DATA PROVIDED —

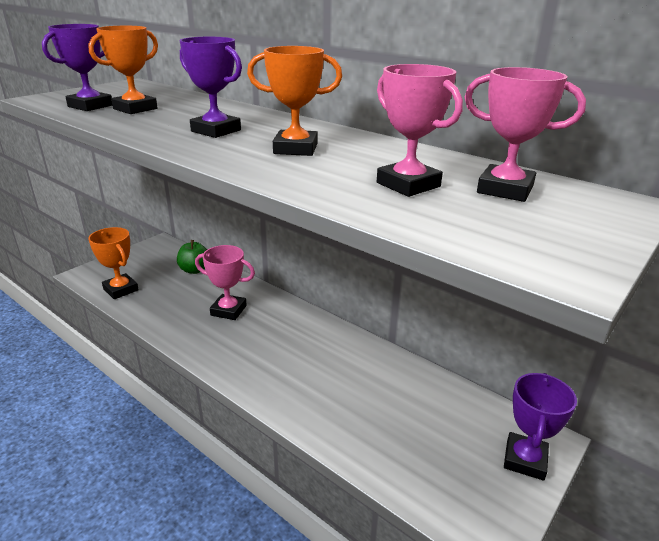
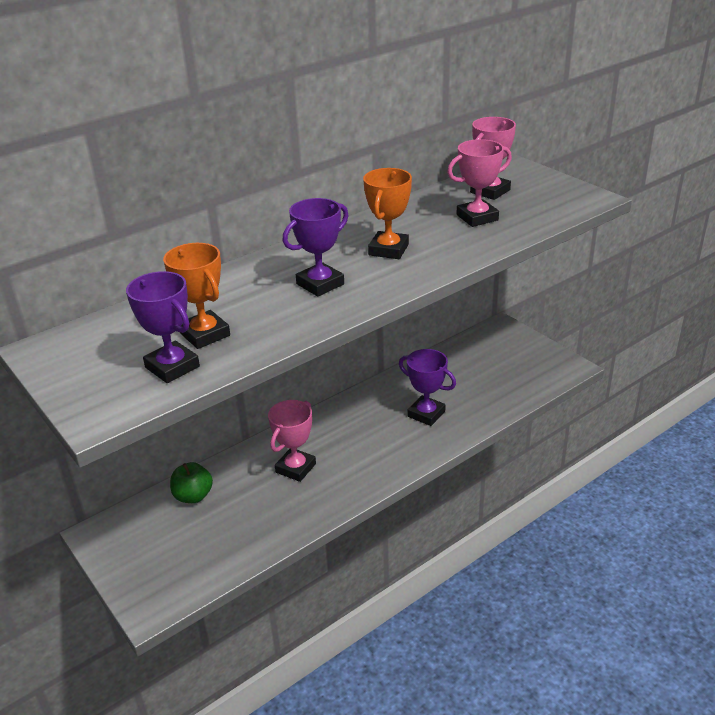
camera: 75 degrees left, 5 degrees up
(121, 289) = (211, 563): orange trophy -> none
(525, 460) = (516, 340): purple trophy -> purple trophy (426, 414)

PROBLEM TO SOLVE — Pictures are to be left out; repeat all the remaining data exactly.

RESULT OF THE TASK —
camera: 75 degrees left, 5 degrees up
(121, 289) = (211, 563): orange trophy -> none
(525, 460) = (516, 340): purple trophy -> purple trophy (426, 414)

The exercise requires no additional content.